Problem statement
Search the data for the word "apple" and copy every line where it occurs.

[Colored item counts]
⁂

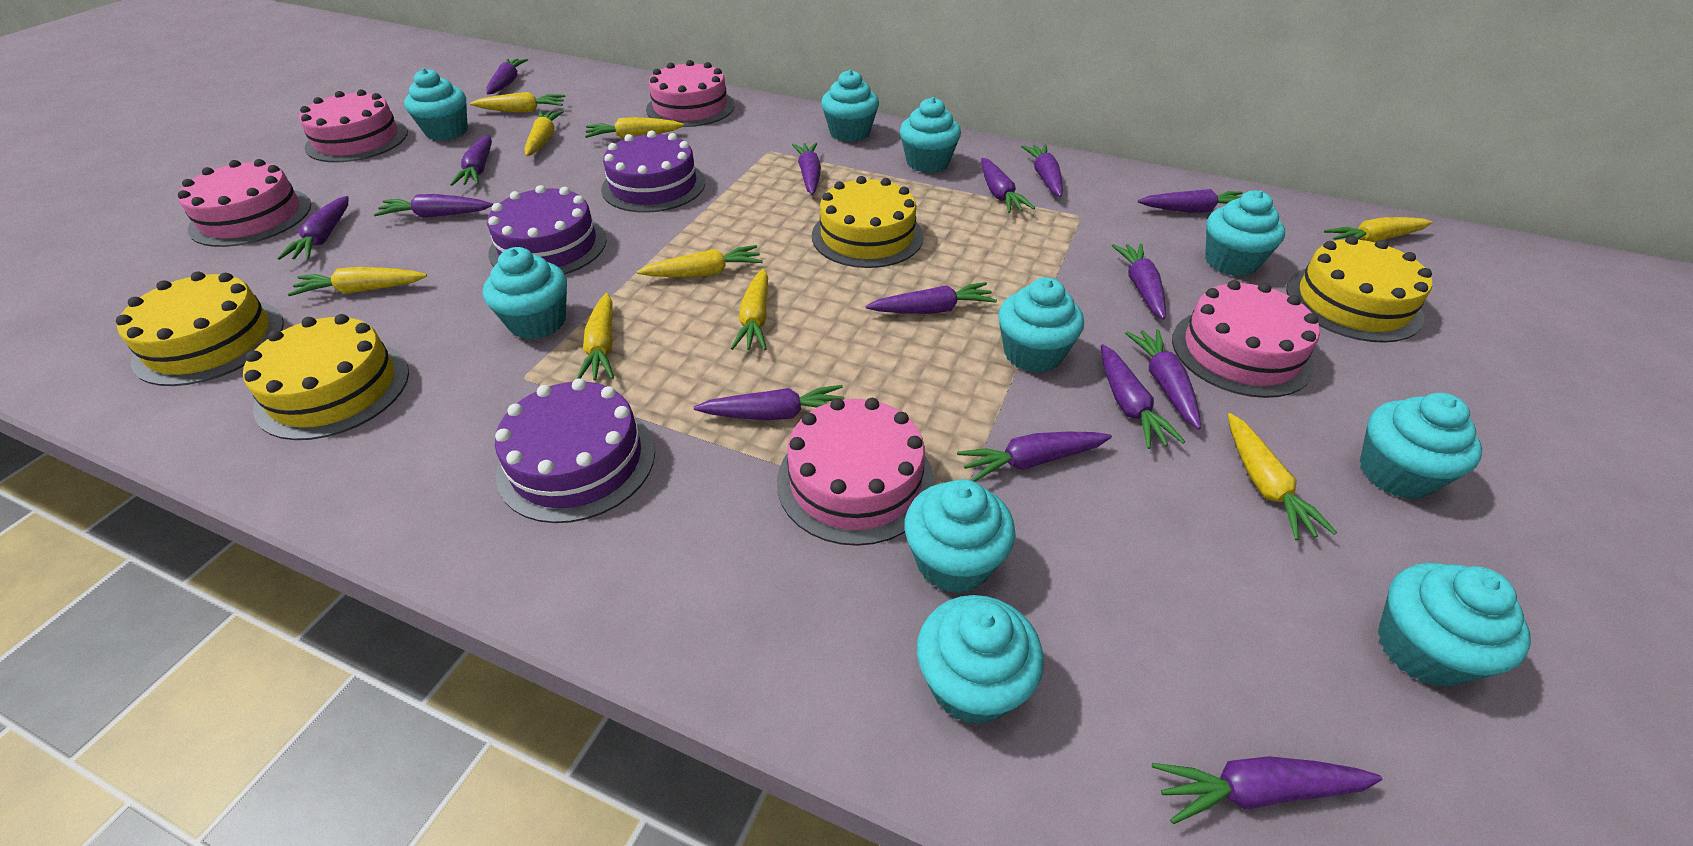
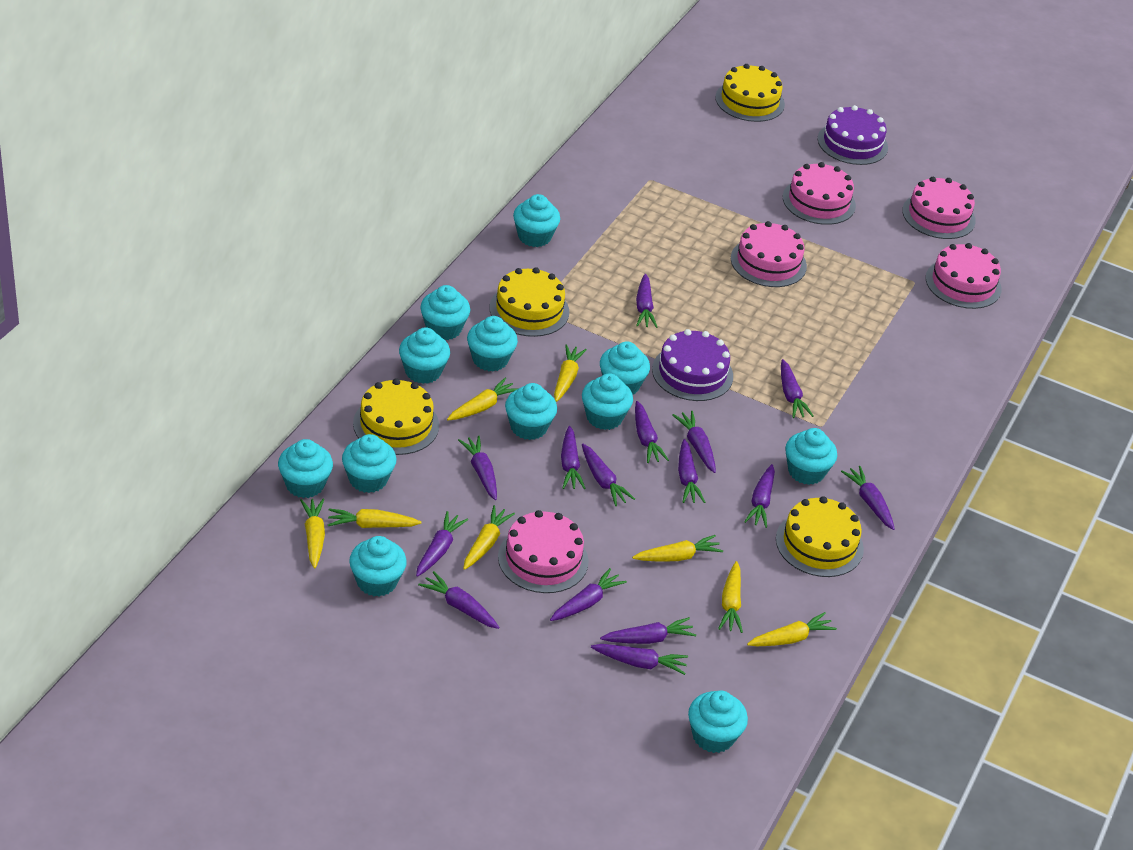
purple cake: 3 -> 2
turquoise cupcake: 10 -> 12
yellow carrot: 9 -> 8

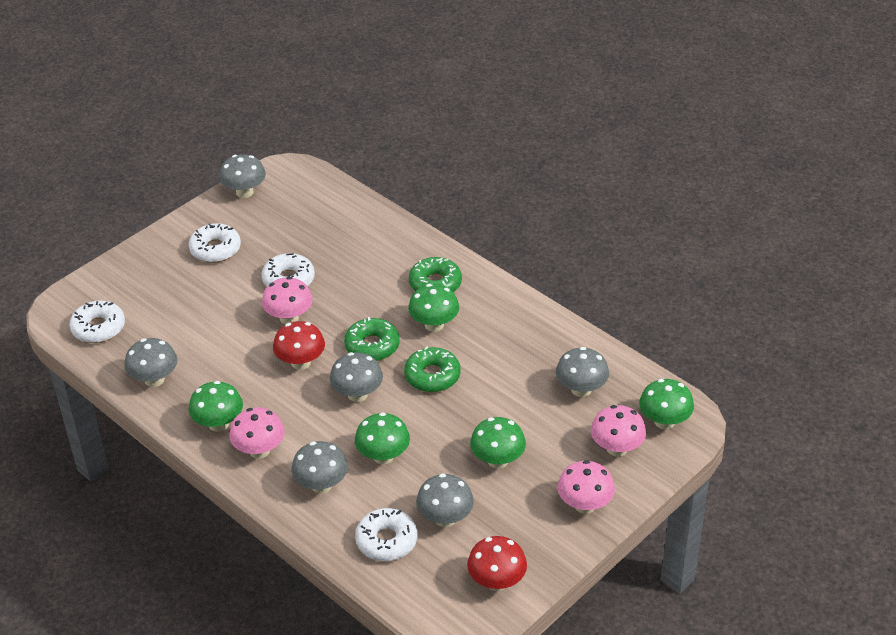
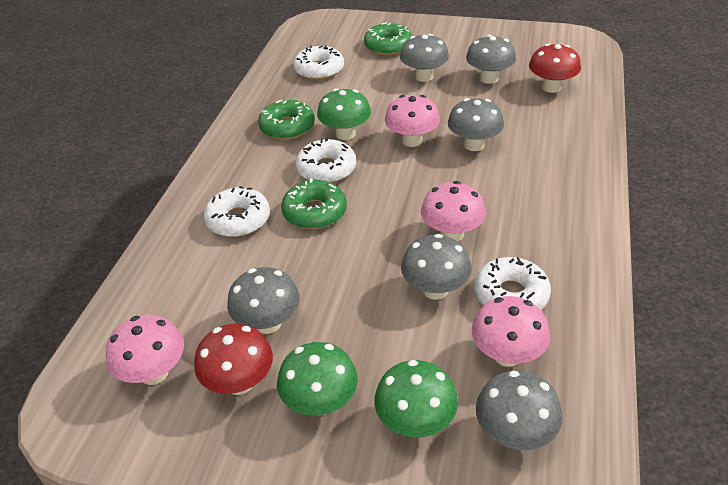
green mushroom: 5 -> 3

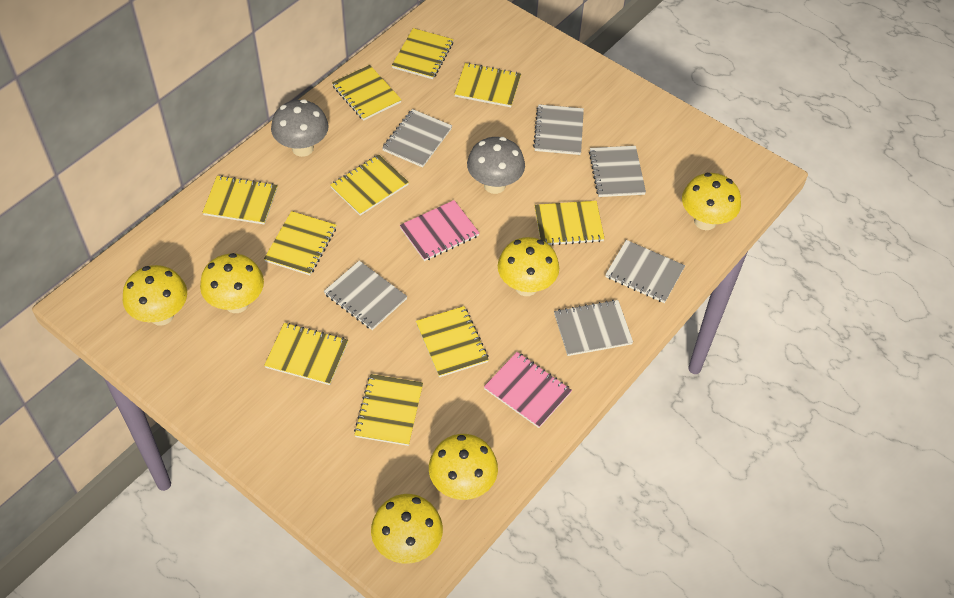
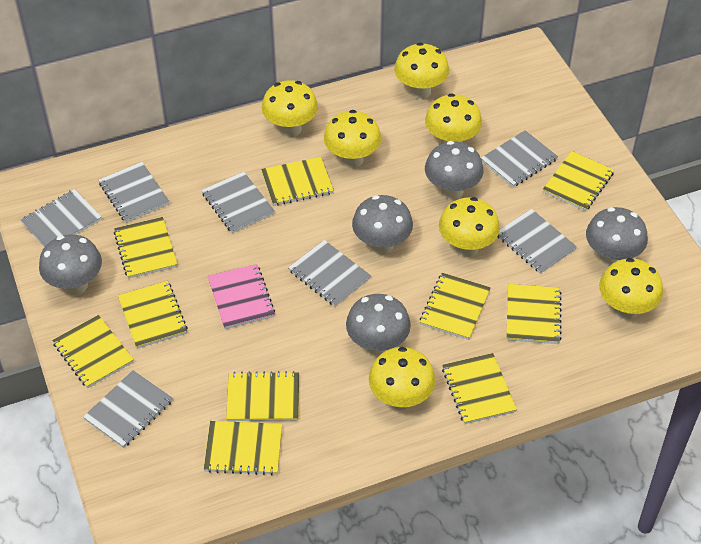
grey mushroom: 2 -> 5
grey notebook: 6 -> 7
pink notebook: 2 -> 1
yellow mushroom: 6 -> 7

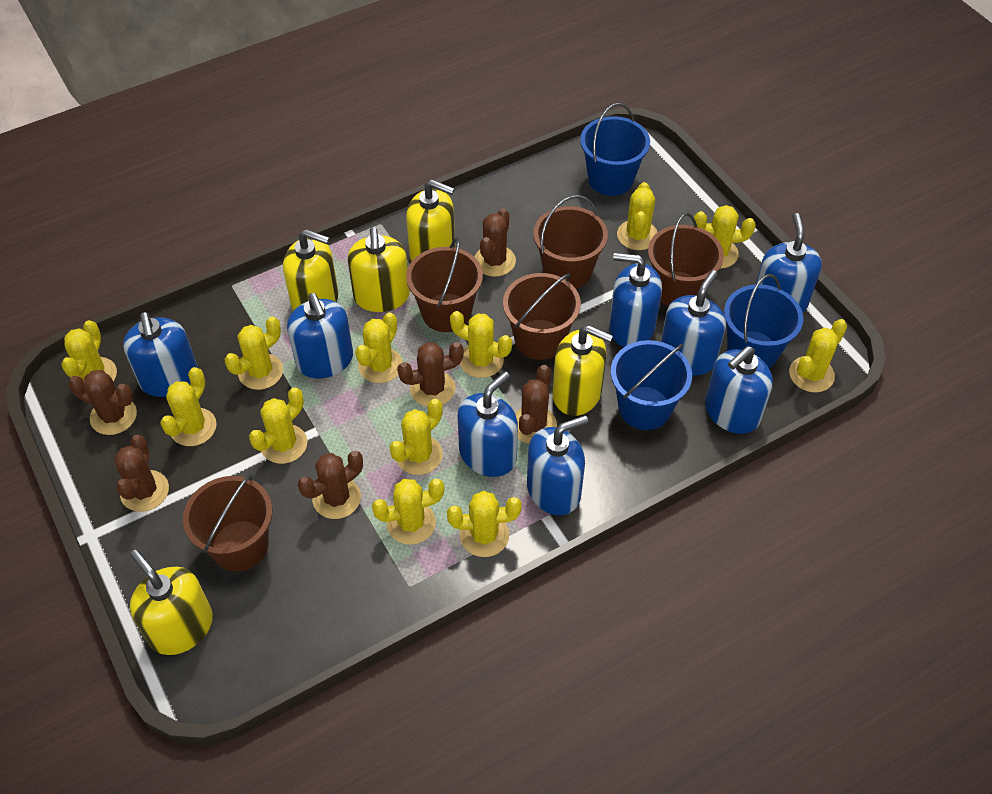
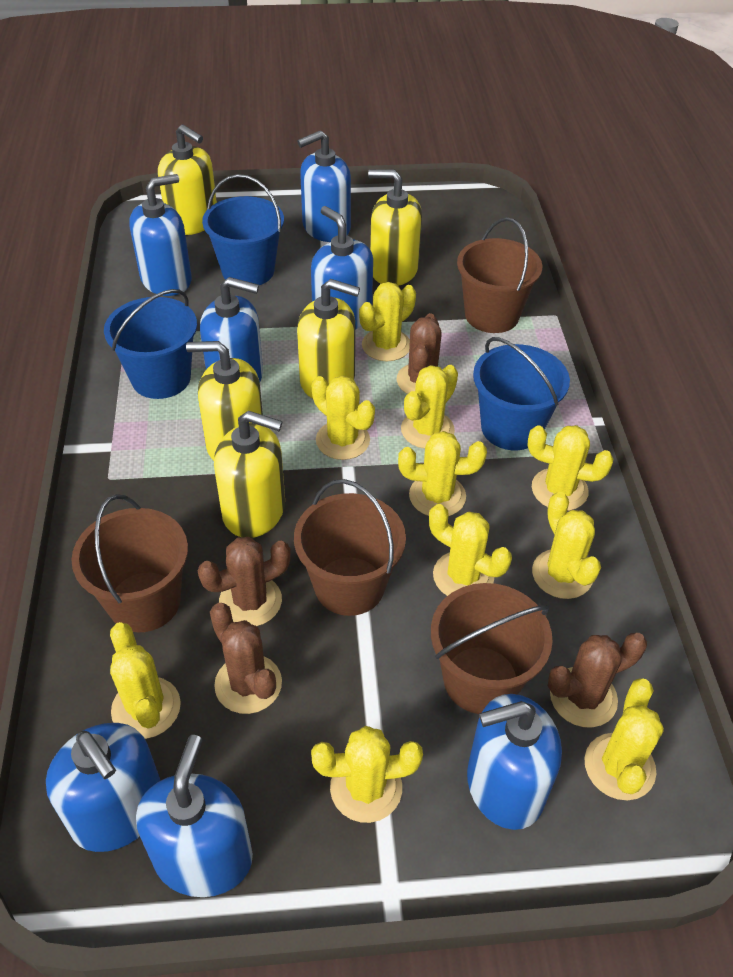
blue soap dispenser: 8 -> 7
brown bucket: 5 -> 4
brown cactus: 6 -> 4
yellow cactus: 12 -> 10

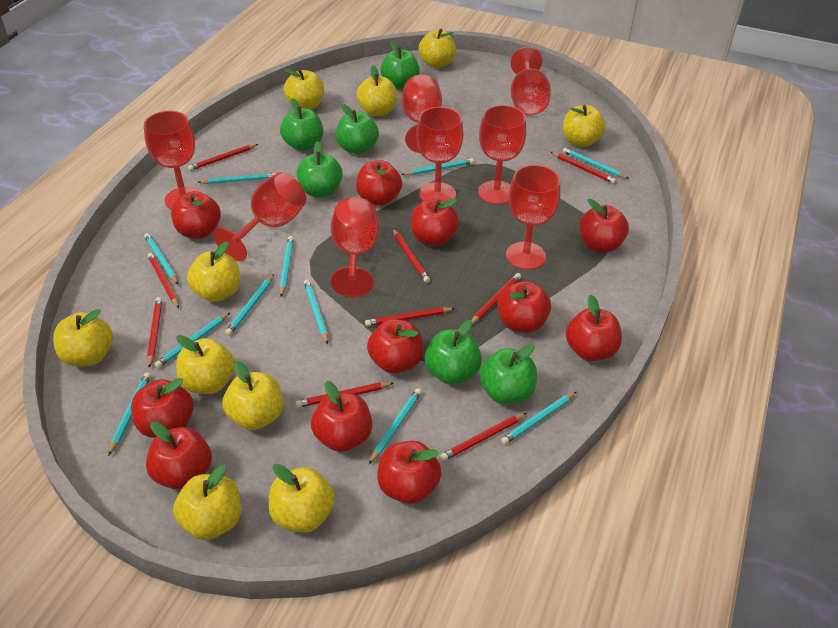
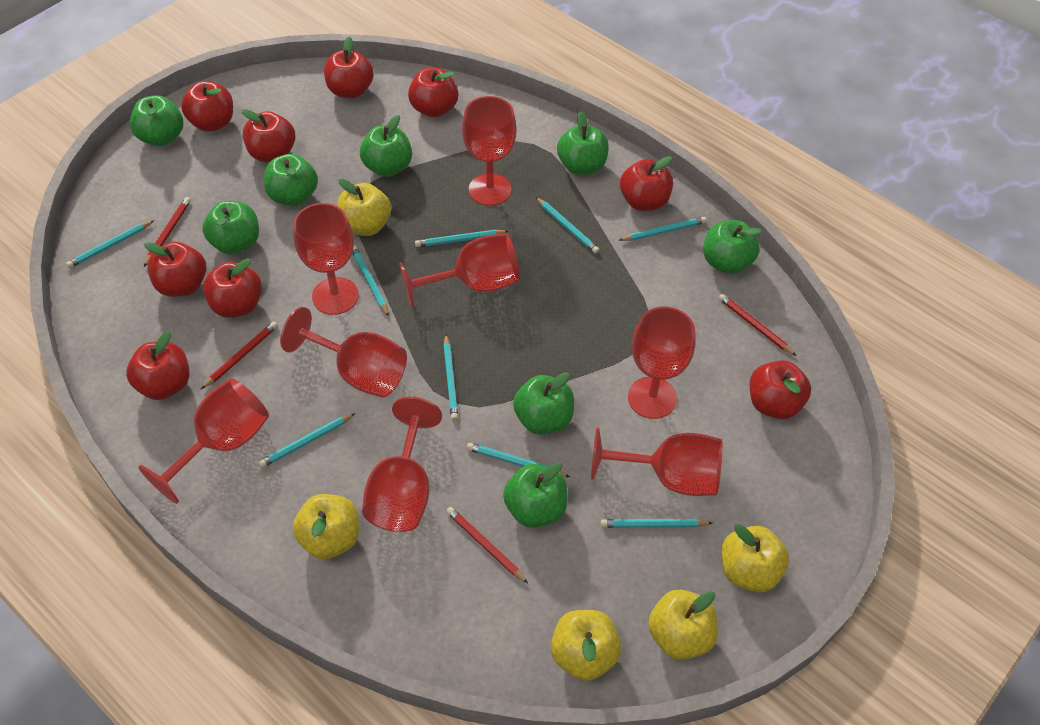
green apple: 6 -> 8
red apple: 11 -> 9
red pencil: 9 -> 4
turquoise pencil: 11 -> 9
yellow apple: 10 -> 5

⁂

Written response
green apple: 6 -> 8
red apple: 11 -> 9
yellow apple: 10 -> 5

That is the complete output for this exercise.